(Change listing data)
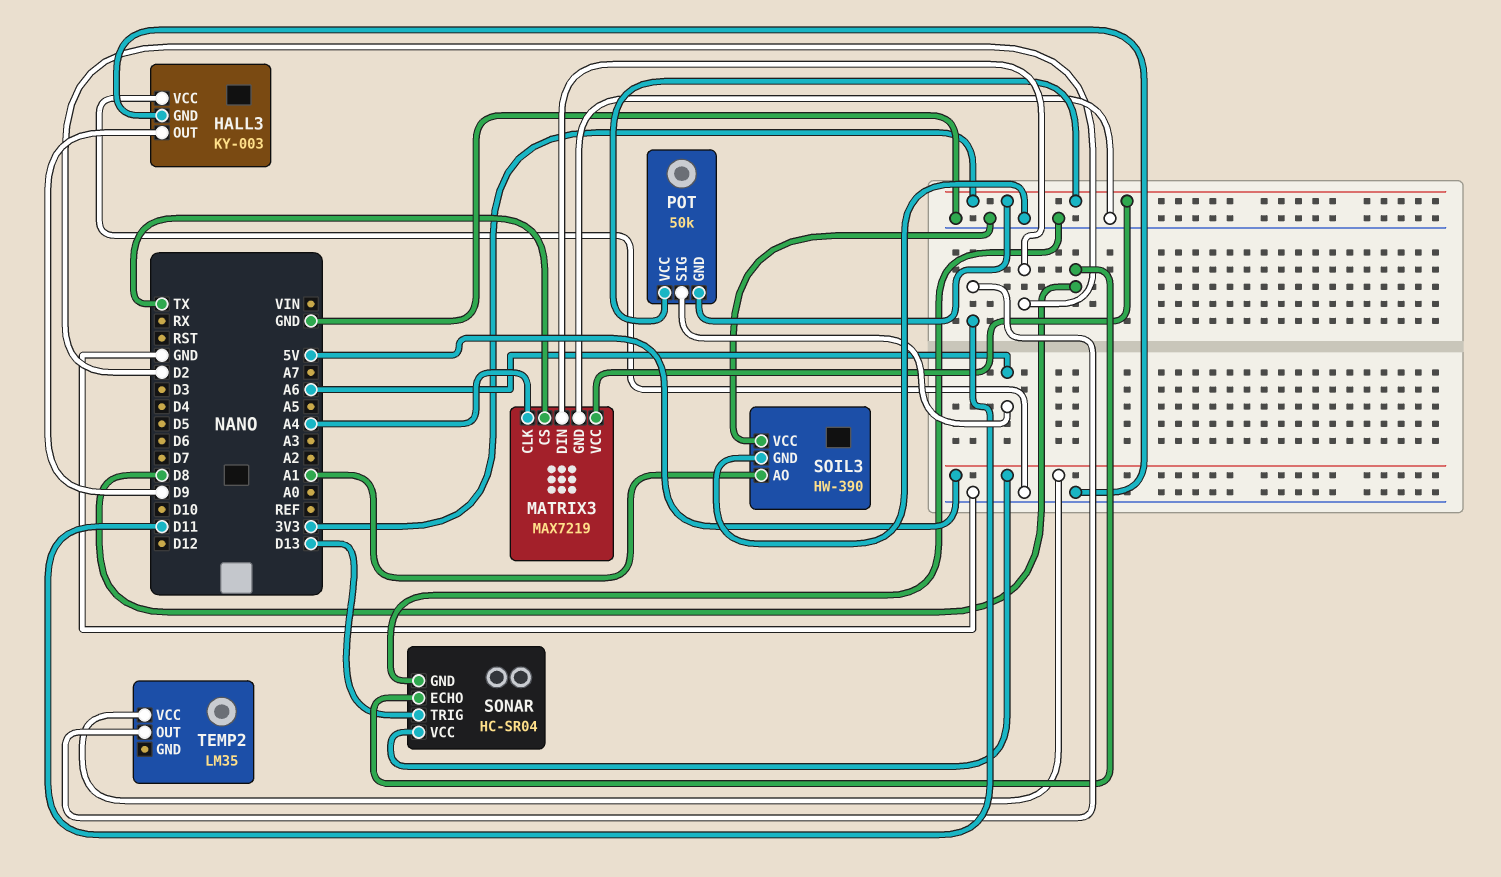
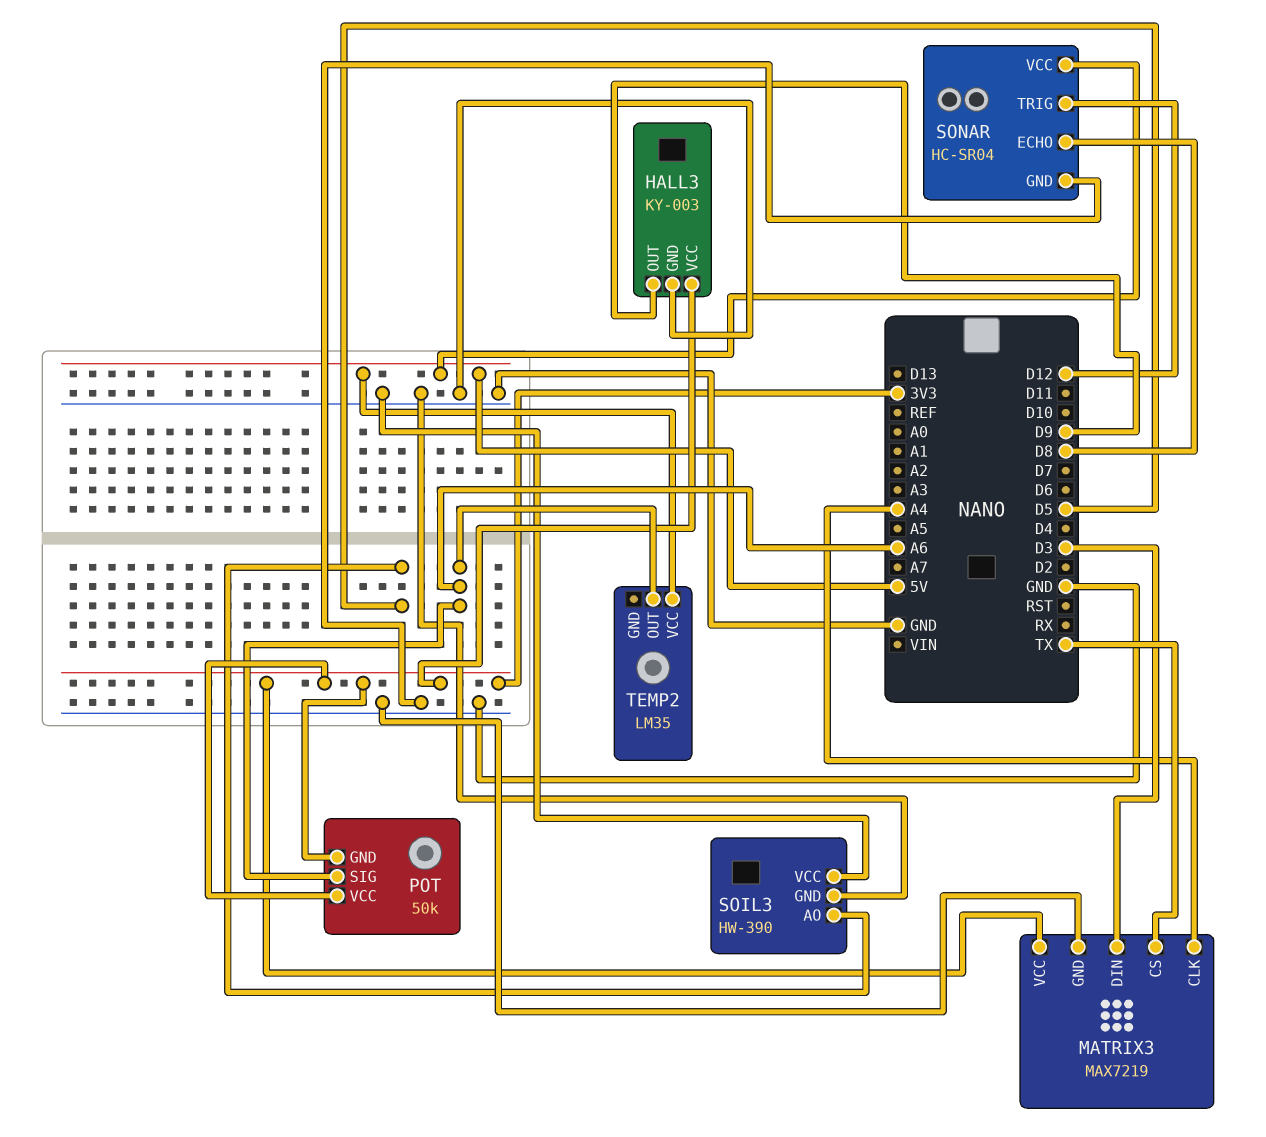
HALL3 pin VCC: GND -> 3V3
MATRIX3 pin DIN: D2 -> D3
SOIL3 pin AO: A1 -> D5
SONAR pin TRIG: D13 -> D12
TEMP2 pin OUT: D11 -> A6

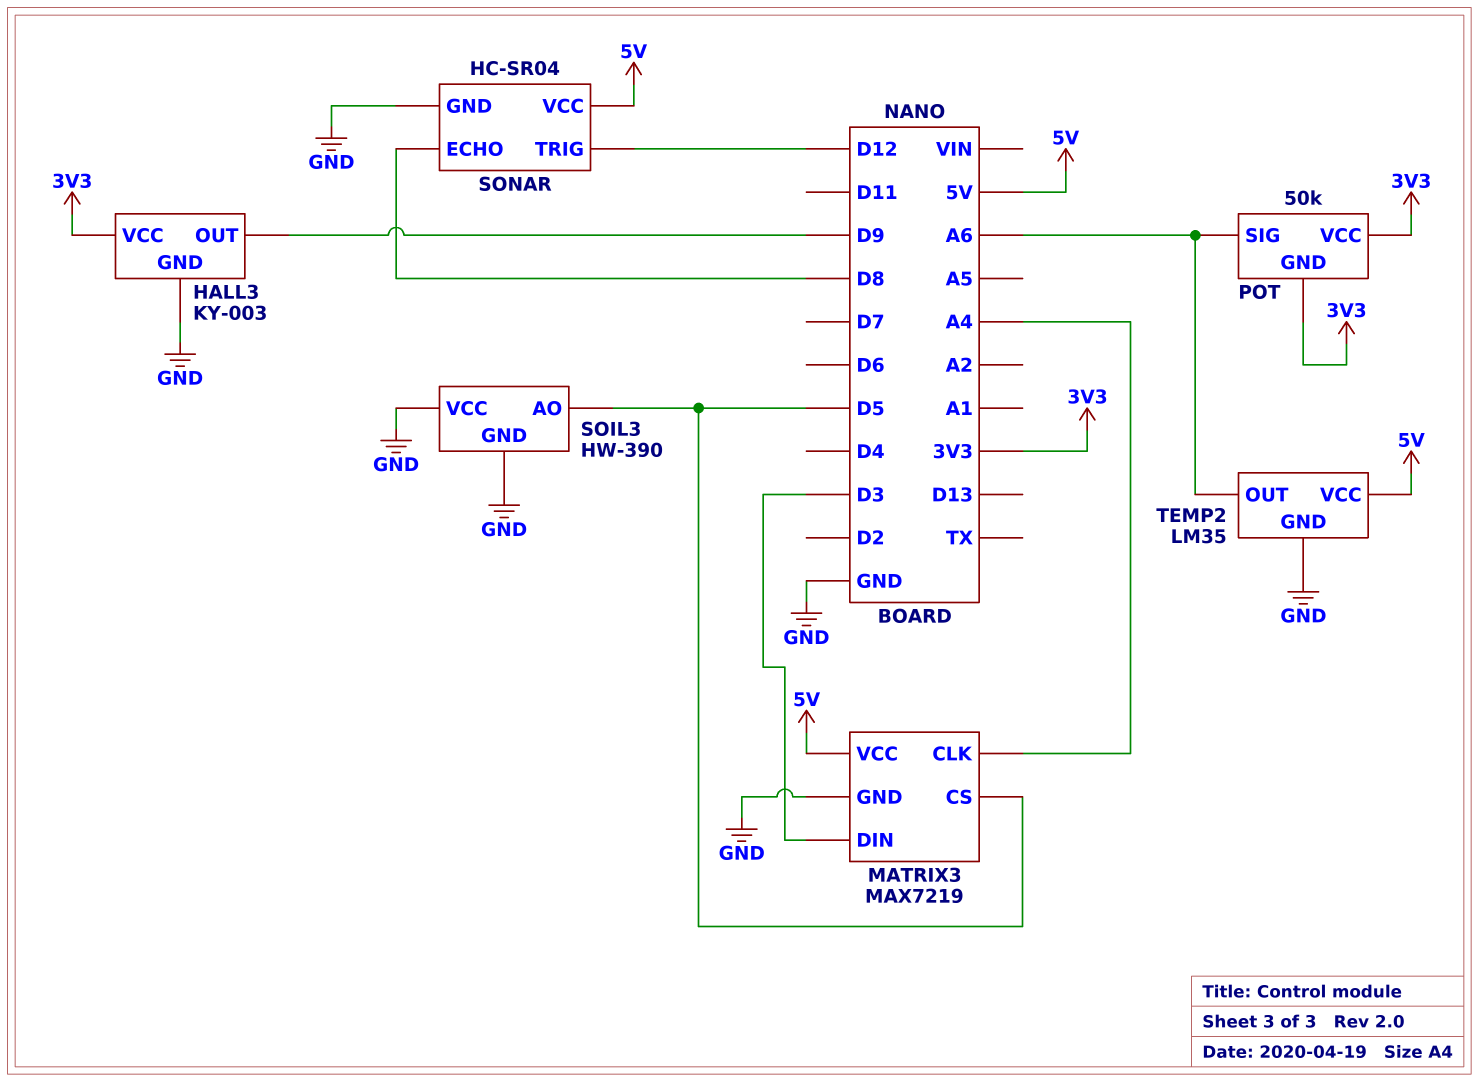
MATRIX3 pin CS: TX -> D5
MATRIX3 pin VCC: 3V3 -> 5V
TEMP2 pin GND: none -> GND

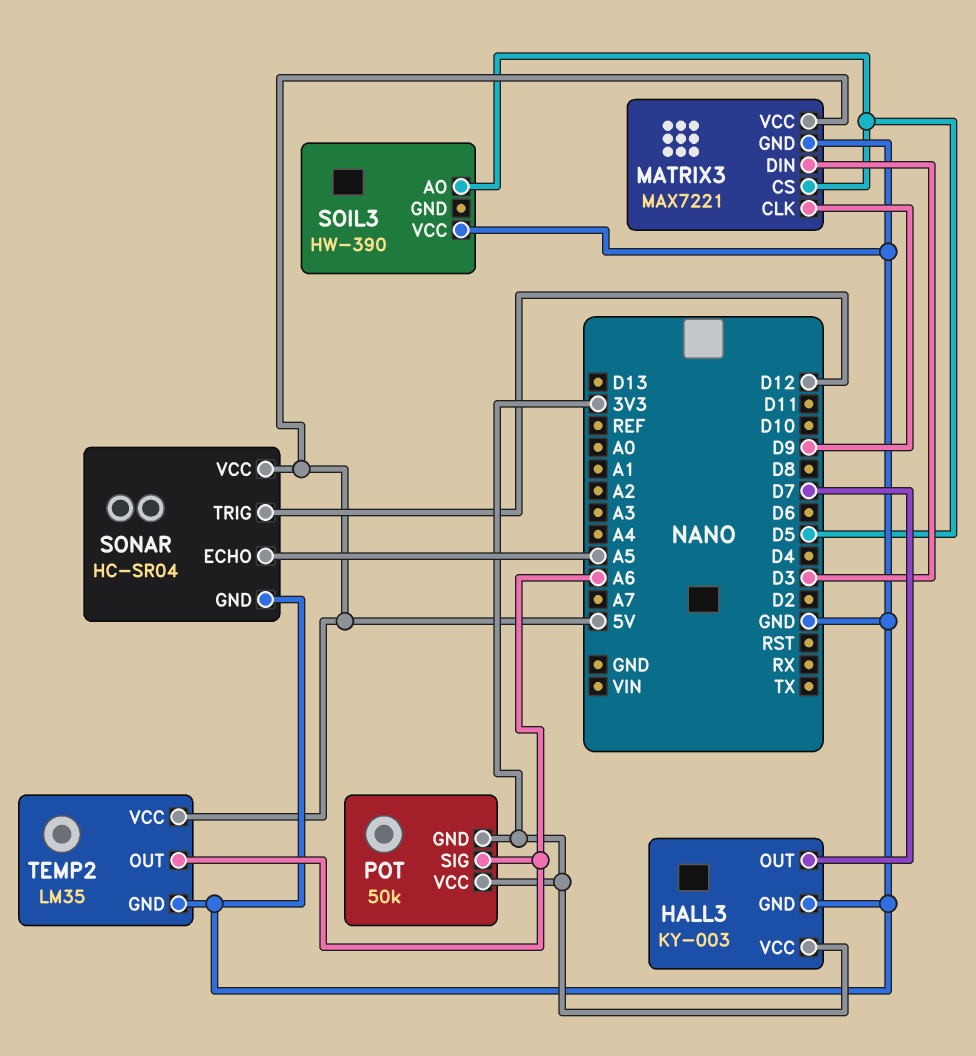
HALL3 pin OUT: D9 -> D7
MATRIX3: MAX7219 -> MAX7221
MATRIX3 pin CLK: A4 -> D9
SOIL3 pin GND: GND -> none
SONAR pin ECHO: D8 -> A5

• **REQUIREMENT**
Skip the pictures and transcribe the rest of the records exactly.

• **ANSWER TO THIS PROBLEM**
HALL3 pin VCC: GND -> 3V3
MATRIX3 pin DIN: D2 -> D3
SOIL3 pin AO: A1 -> D5
SONAR pin TRIG: D13 -> D12
TEMP2 pin OUT: D11 -> A6

MATRIX3 pin CS: TX -> D5
MATRIX3 pin VCC: 3V3 -> 5V
TEMP2 pin GND: none -> GND

HALL3 pin OUT: D9 -> D7
MATRIX3: MAX7219 -> MAX7221
MATRIX3 pin CLK: A4 -> D9
SOIL3 pin GND: GND -> none
SONAR pin ECHO: D8 -> A5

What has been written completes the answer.